(Before-and-after object listings)
------------------------------------------------------------------------
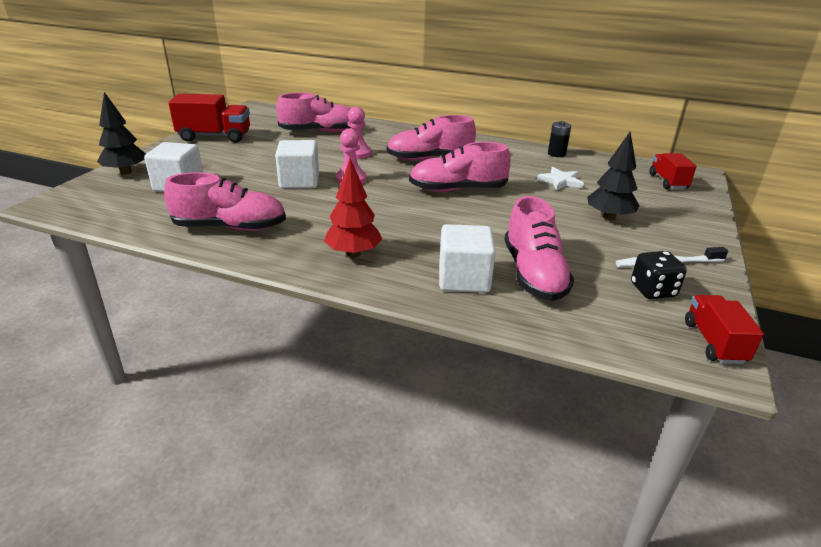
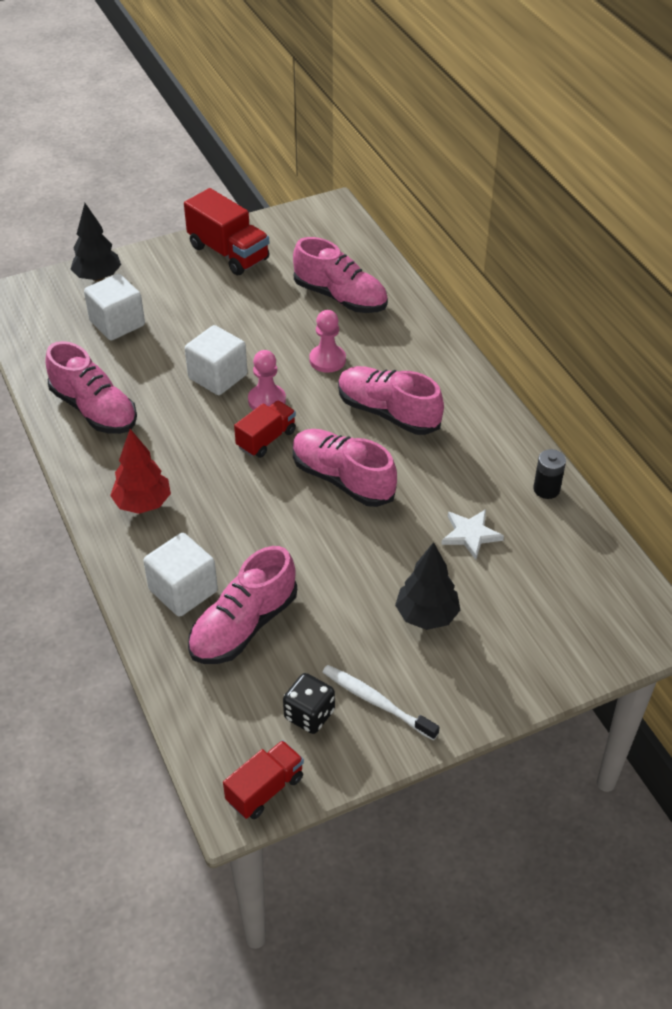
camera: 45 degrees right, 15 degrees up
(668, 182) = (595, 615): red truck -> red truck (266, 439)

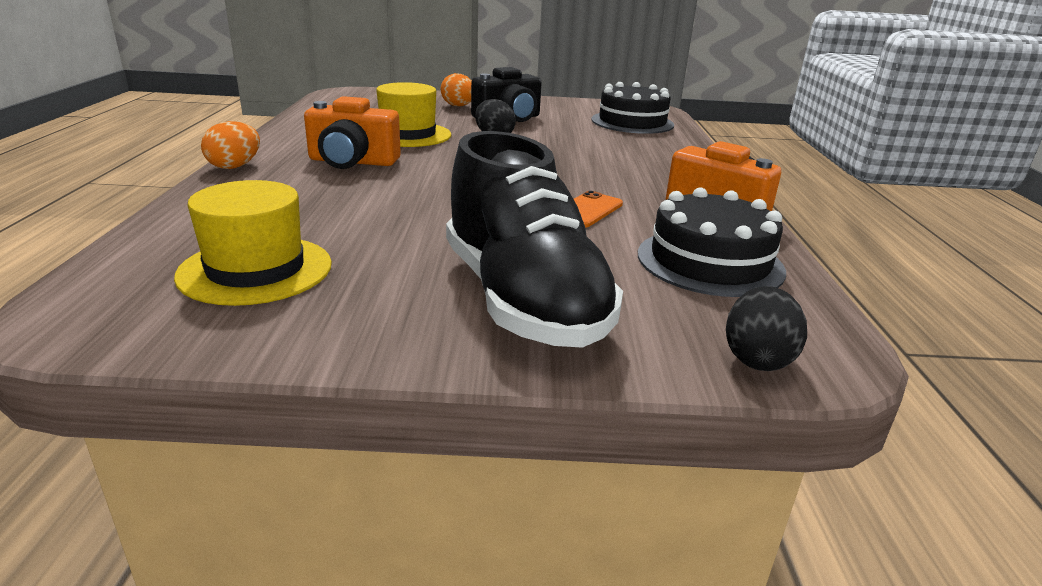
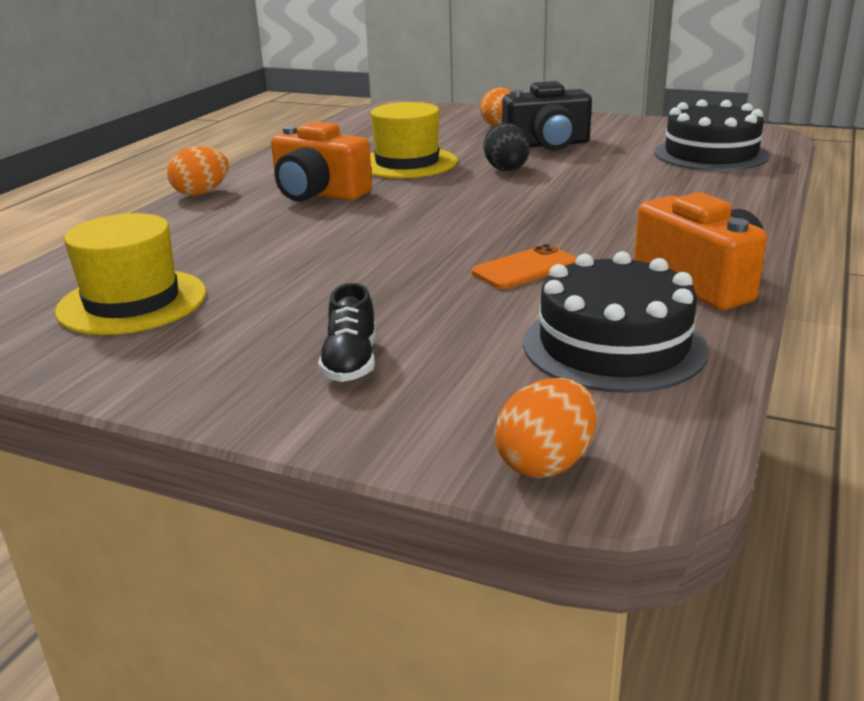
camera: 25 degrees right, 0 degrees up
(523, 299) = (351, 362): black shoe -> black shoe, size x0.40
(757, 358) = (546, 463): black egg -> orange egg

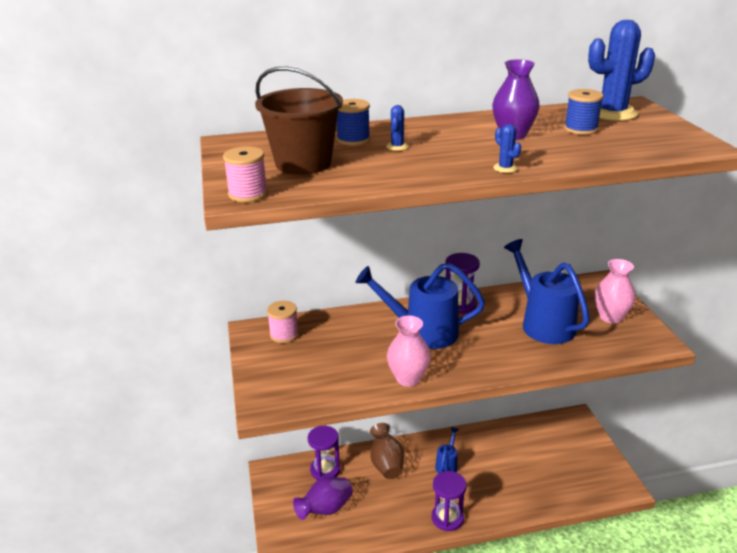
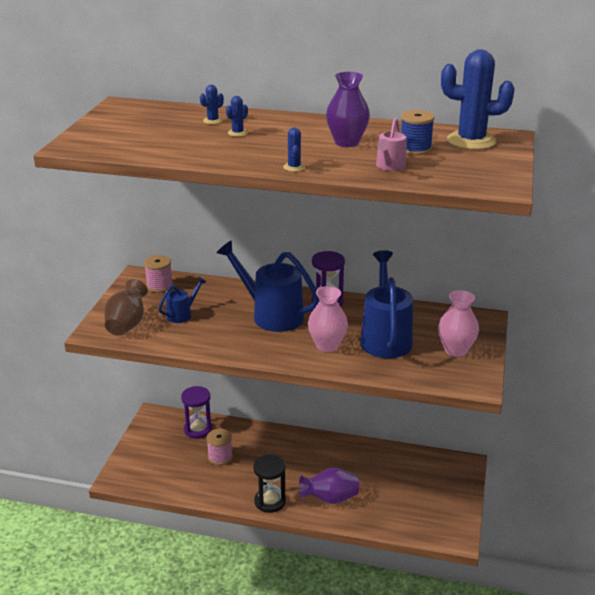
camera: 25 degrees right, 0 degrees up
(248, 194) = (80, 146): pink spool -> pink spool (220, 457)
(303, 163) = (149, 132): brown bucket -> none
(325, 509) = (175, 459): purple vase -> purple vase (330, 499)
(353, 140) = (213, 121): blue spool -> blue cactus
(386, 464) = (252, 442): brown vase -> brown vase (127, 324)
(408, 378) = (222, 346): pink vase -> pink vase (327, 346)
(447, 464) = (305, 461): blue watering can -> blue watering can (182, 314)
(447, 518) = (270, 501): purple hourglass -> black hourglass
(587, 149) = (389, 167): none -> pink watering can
------------------------------------------------------------------------
(REQUIREMENT) Repeat the records above exactly, leaving out the pictures.

(OUTPUT BELOW)
camera: 45 degrees right, 15 degrees up
(668, 182) = (595, 615): red truck -> red truck (266, 439)

camera: 25 degrees right, 0 degrees up
(523, 299) = (351, 362): black shoe -> black shoe, size x0.40
(757, 358) = (546, 463): black egg -> orange egg

camera: 25 degrees right, 0 degrees up
(248, 194) = (80, 146): pink spool -> pink spool (220, 457)
(303, 163) = (149, 132): brown bucket -> none
(325, 509) = (175, 459): purple vase -> purple vase (330, 499)
(353, 140) = (213, 121): blue spool -> blue cactus
(386, 464) = (252, 442): brown vase -> brown vase (127, 324)
(408, 378) = (222, 346): pink vase -> pink vase (327, 346)
(447, 464) = (305, 461): blue watering can -> blue watering can (182, 314)
(447, 518) = (270, 501): purple hourglass -> black hourglass
(587, 149) = (389, 167): none -> pink watering can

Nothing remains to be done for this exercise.